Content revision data
■ ■ ■ ■
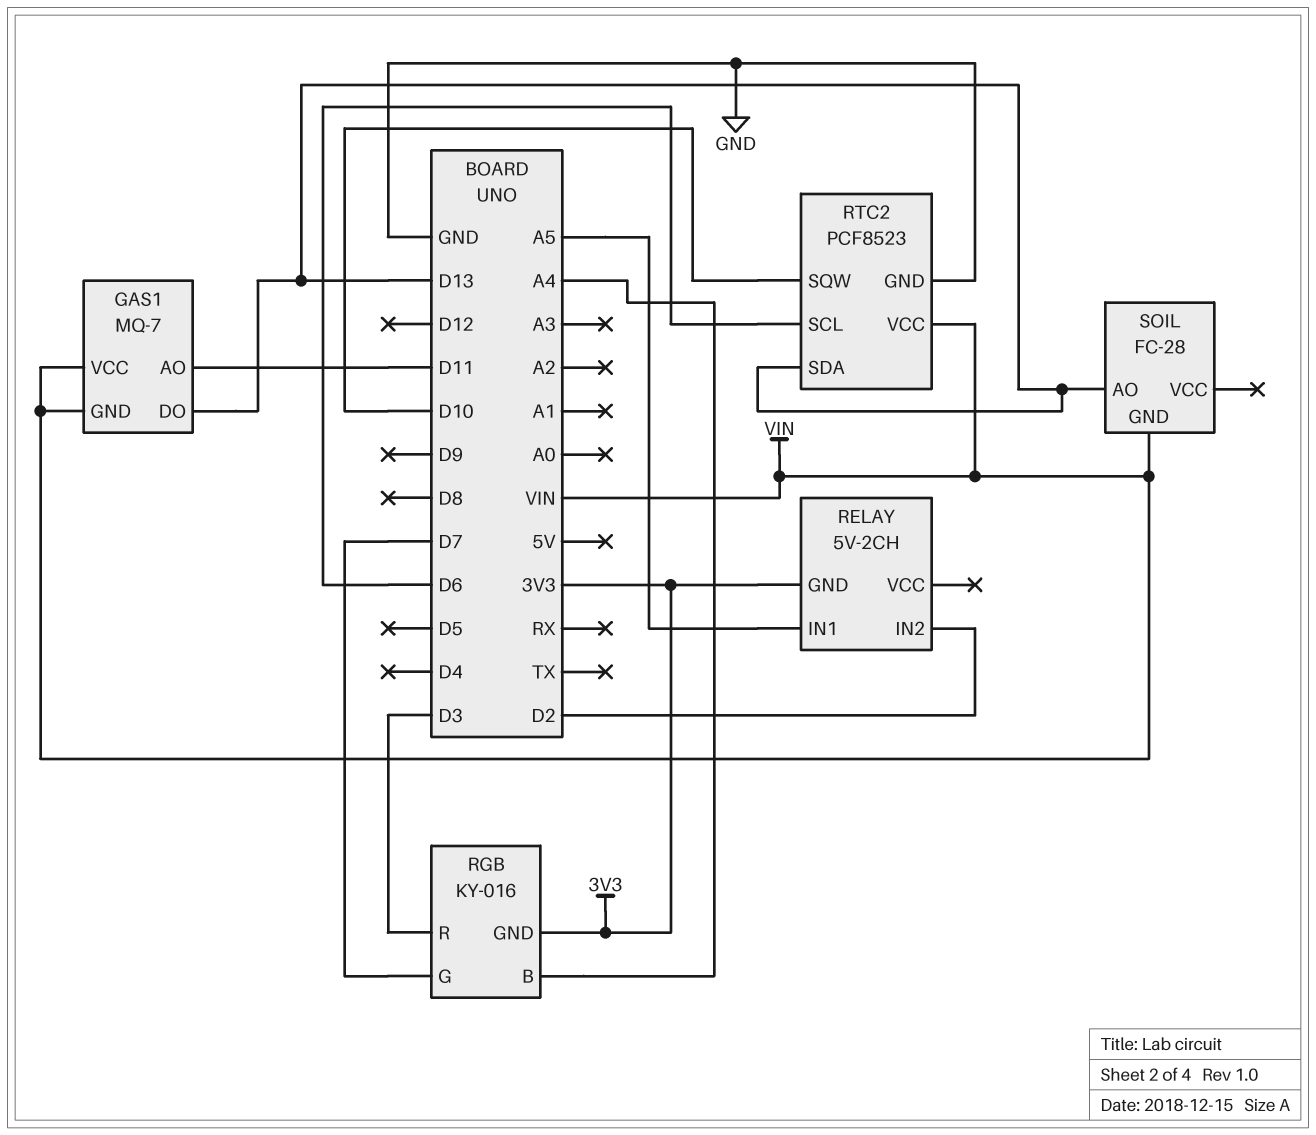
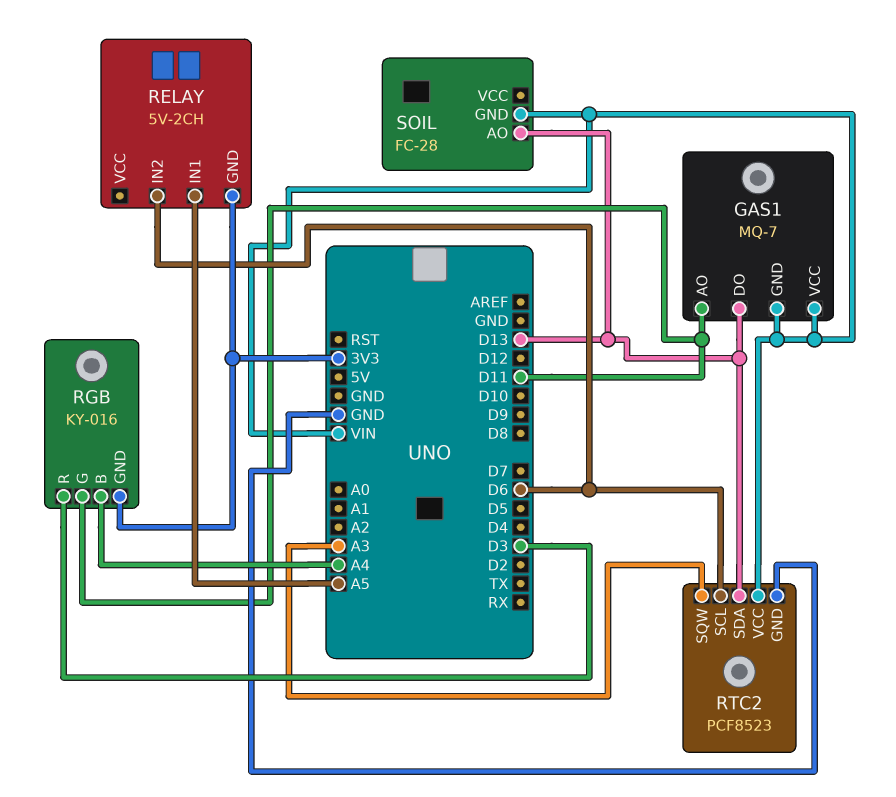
RELAY pin IN2: D2 -> D6
RGB pin G: D7 -> D11
RTC2 pin SQW: D10 -> A3

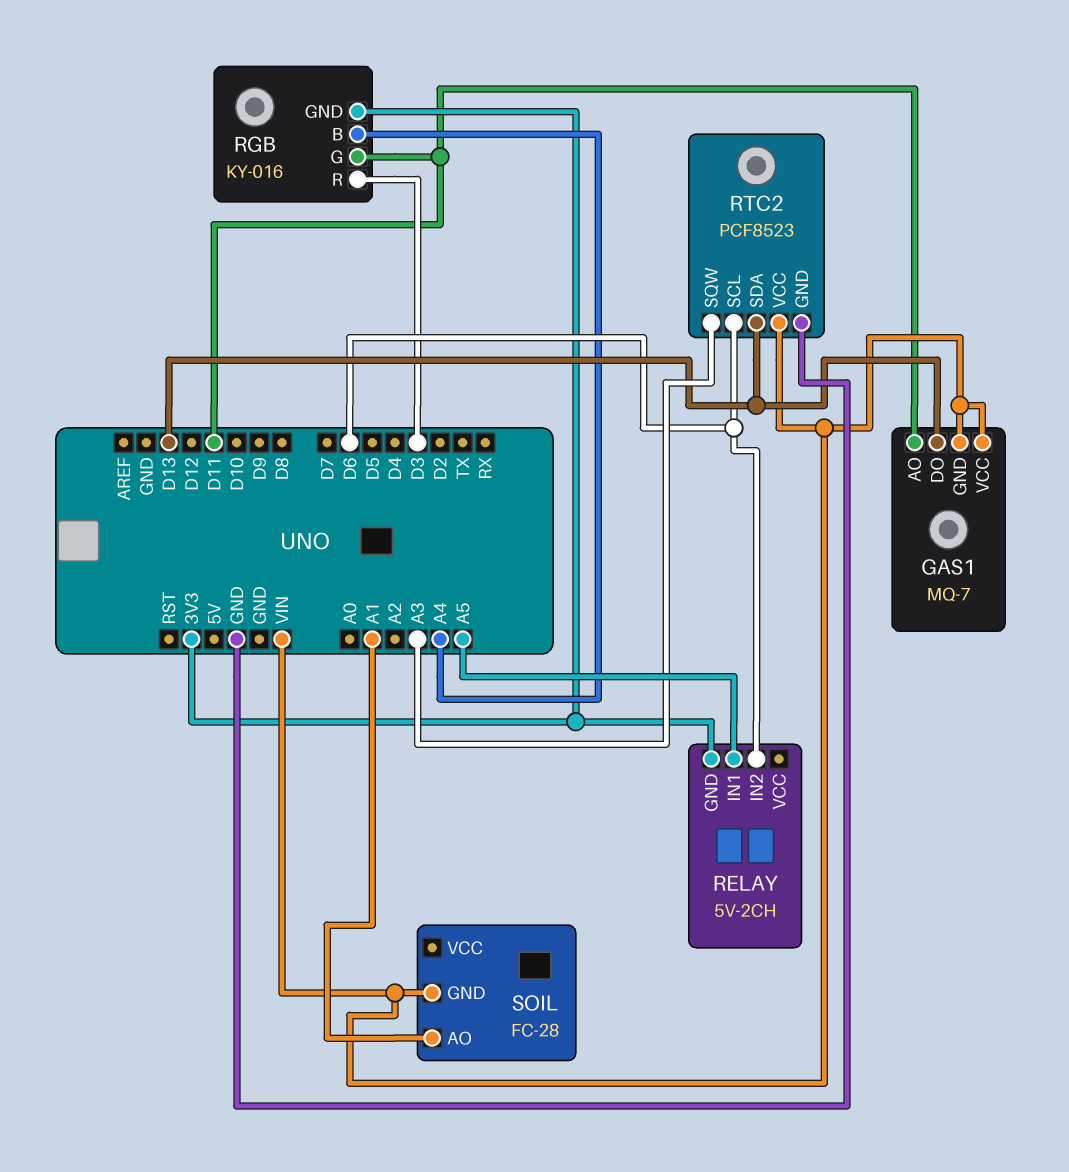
SOIL pin AO: D13 -> A1

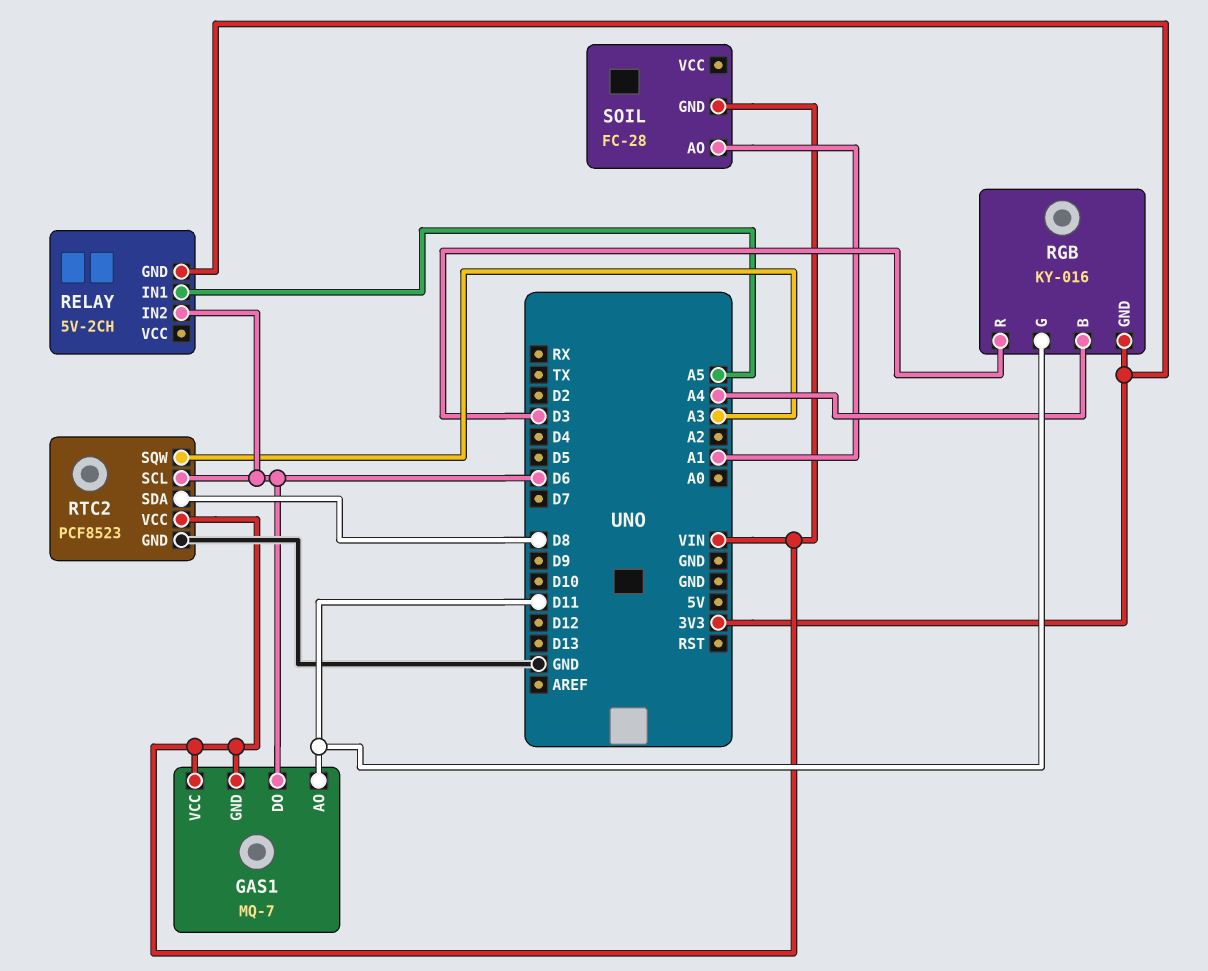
GAS1 pin DO: D13 -> D6
RTC2 pin SDA: D13 -> D8

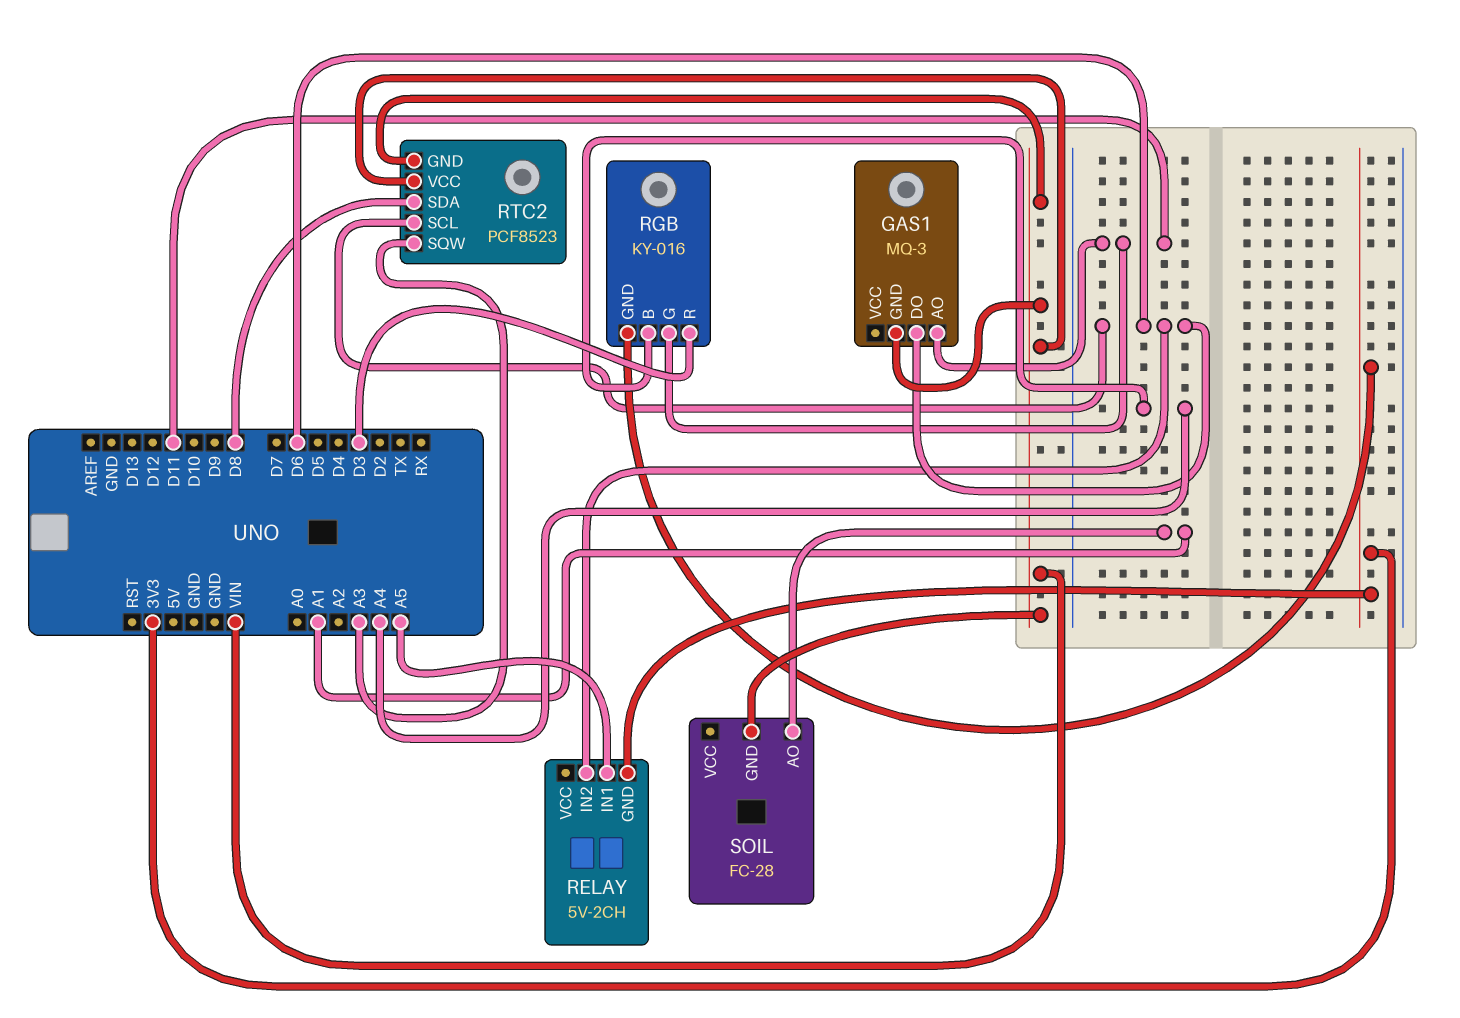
GAS1: MQ-7 -> MQ-3
GAS1 pin VCC: VIN -> none
RTC2 pin GND: GND -> VIN

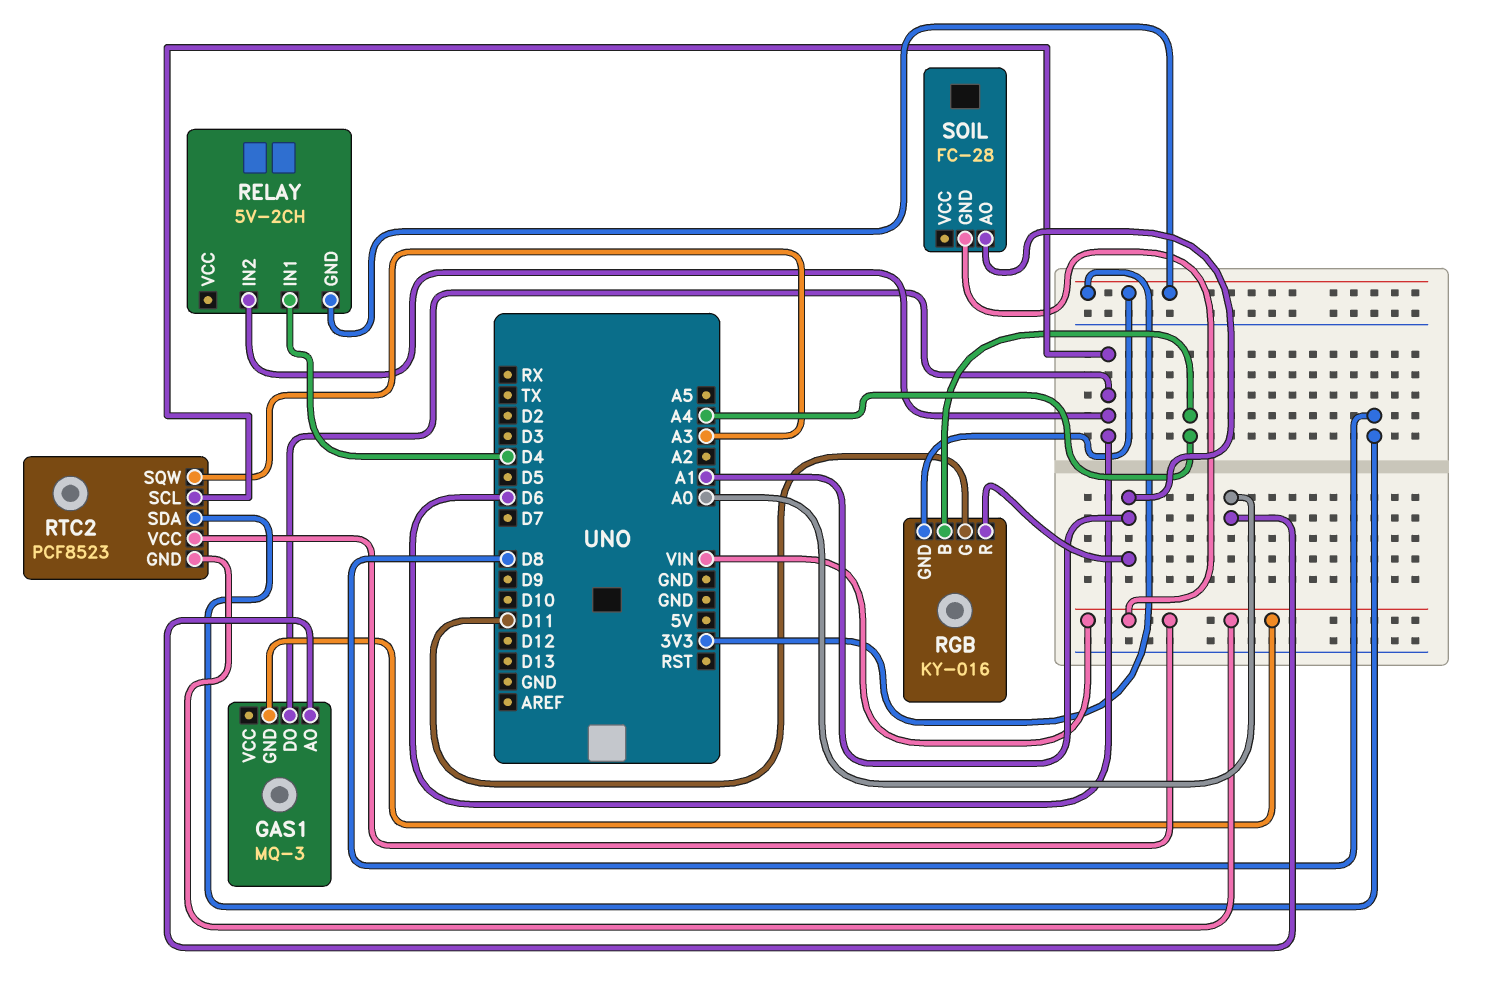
GAS1 pin AO: D11 -> A0
RELAY pin IN1: A5 -> D4
RGB pin R: D3 -> A1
■ ■ ■ ■
Reproduce exactly, and only, the lines from the one containing "SOIL pin AO: D13 -> A1" through the last line of the records above, both included, leaving out any pictures.

SOIL pin AO: D13 -> A1

GAS1 pin DO: D13 -> D6
RTC2 pin SDA: D13 -> D8

GAS1: MQ-7 -> MQ-3
GAS1 pin VCC: VIN -> none
RTC2 pin GND: GND -> VIN

GAS1 pin AO: D11 -> A0
RELAY pin IN1: A5 -> D4
RGB pin R: D3 -> A1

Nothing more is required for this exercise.